Directions
Your task is to extract the lines from the one holding "Answer in <instances>...</instances>." through the end of the material. Set them down exactly and add nothing.

Extracted data

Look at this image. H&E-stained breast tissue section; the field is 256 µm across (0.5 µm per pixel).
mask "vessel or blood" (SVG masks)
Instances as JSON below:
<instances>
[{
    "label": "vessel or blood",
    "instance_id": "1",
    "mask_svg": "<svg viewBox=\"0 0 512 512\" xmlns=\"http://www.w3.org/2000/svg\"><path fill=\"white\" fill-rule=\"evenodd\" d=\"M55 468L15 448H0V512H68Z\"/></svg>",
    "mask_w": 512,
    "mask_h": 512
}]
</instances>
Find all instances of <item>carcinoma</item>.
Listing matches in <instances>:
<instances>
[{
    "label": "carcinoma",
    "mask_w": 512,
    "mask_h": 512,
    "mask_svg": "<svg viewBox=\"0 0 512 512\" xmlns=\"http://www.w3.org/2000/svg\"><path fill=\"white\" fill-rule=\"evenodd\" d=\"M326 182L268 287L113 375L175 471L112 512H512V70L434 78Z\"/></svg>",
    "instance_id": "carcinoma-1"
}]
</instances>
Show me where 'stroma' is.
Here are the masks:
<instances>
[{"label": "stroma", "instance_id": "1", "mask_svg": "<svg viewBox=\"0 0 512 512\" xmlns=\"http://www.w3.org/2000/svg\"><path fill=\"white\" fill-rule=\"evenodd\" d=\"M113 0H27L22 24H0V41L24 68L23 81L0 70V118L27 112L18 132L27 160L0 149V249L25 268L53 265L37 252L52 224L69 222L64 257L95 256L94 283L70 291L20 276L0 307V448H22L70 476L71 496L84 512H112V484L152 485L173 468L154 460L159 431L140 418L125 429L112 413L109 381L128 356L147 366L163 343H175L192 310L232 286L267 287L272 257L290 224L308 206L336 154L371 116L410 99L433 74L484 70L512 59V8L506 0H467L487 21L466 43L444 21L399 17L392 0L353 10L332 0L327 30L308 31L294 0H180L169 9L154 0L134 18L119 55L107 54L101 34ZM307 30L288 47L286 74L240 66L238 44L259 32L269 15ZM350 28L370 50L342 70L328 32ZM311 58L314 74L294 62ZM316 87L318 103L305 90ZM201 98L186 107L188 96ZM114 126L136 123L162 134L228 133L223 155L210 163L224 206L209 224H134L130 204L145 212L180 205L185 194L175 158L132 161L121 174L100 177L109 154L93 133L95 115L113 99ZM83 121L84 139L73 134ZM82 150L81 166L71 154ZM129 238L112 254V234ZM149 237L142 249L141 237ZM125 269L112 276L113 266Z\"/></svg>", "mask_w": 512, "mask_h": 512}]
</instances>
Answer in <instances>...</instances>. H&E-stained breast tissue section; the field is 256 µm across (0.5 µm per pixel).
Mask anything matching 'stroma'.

Result
Answer in <instances>...</instances>. H&E-stained breast tissue section; the field is 256 µm across (0.5 µm per pixel).
Mask anything matching 'stroma'.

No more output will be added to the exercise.